[Dataset entries]
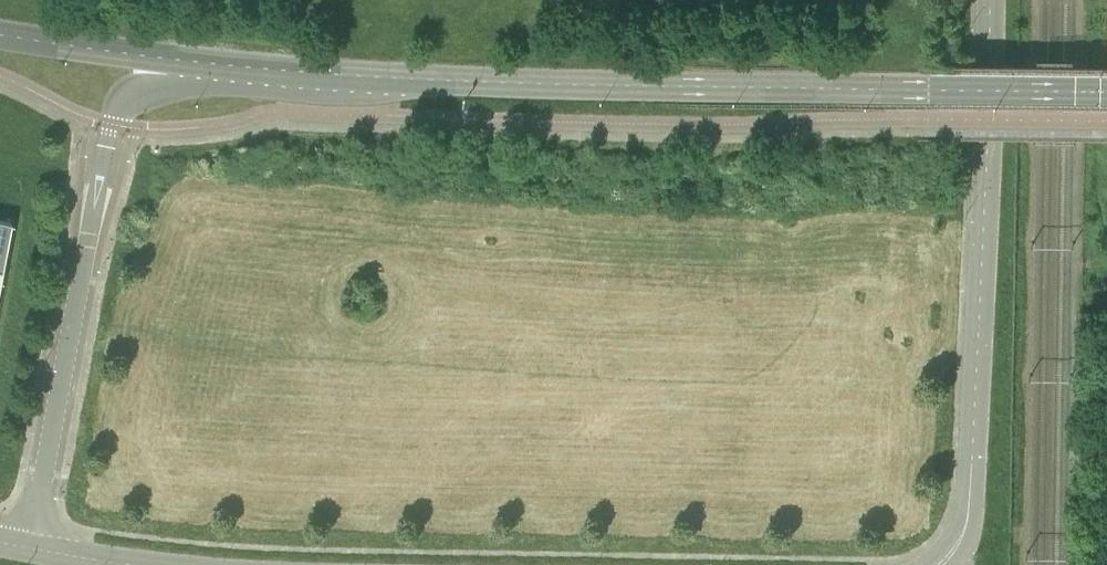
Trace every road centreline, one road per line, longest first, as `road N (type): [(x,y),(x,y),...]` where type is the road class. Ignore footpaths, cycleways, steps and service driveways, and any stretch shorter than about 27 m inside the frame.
road 1 (secondary): [(205,61),(376,75),(1106,92)]
road 2 (tertiary): [(955,557),(979,498),(987,0)]
road 3 (tertiary): [(30,546),(114,124),(142,84),(205,61)]
road 4 (secondary): [(0,33),(205,61)]

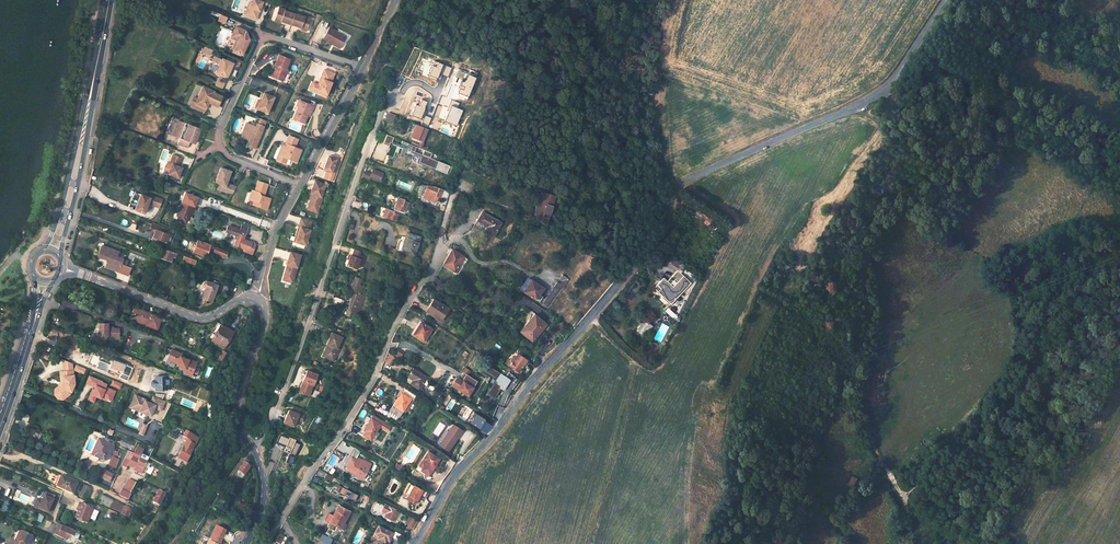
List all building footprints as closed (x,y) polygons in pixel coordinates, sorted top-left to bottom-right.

What you need to do: Line by line, print the records above exactly, skipping each picture.

Answer area:
Trace every road centreline, one road per line, longest first, as `road N (type): [(x,y),(x,y),...]` where type is the road class. Ignore footpaths, cycleways, steps and service driveways, and any stretch shorter than about 27 m inside the frame.
road 1 (secondary): [(205,61),(376,75),(1106,92)]
road 2 (tertiary): [(955,557),(979,498),(987,0)]
road 3 (tertiary): [(30,546),(114,124),(142,84),(205,61)]
road 4 (secondary): [(0,33),(205,61)]

List all building footprints as closed (x,y) polygons in pixel coordinates, sorted top-left to bottom-right.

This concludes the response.